# Work to complete
Set down the material exactly. Keep every line.

# Input data

*****

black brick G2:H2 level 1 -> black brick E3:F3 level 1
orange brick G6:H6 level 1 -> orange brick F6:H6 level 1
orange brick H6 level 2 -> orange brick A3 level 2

*****

# Worked solution
black brick G2:H2 level 1 -> black brick E3:F3 level 1
orange brick G6:H6 level 1 -> orange brick F6:H6 level 1
orange brick H6 level 2 -> orange brick A3 level 2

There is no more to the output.